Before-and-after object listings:
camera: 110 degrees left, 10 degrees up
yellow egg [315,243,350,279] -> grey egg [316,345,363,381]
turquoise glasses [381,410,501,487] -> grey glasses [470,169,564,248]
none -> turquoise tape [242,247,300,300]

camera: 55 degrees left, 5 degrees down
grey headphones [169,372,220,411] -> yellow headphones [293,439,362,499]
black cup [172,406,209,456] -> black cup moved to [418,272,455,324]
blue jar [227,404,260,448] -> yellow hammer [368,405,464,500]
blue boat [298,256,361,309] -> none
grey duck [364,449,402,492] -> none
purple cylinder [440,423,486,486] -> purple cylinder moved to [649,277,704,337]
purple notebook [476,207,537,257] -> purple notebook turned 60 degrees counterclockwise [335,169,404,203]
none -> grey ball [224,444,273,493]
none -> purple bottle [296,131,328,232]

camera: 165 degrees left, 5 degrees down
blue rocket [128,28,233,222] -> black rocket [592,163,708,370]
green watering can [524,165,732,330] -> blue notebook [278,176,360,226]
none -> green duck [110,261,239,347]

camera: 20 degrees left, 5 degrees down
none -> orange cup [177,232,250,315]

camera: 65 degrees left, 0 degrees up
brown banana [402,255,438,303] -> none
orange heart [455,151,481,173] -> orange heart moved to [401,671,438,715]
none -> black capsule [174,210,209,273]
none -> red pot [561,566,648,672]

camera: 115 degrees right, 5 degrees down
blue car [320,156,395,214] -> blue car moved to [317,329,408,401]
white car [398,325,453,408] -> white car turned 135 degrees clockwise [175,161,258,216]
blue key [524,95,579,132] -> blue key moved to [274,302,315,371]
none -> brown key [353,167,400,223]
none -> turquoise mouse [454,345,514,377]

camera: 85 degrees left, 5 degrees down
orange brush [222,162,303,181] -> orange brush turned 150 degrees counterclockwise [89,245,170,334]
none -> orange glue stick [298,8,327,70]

== Required action ==
In the data above, copy every line where the string "brown" appears.

== Output for this task ==
brown banana [402,255,438,303] -> none
none -> brown key [353,167,400,223]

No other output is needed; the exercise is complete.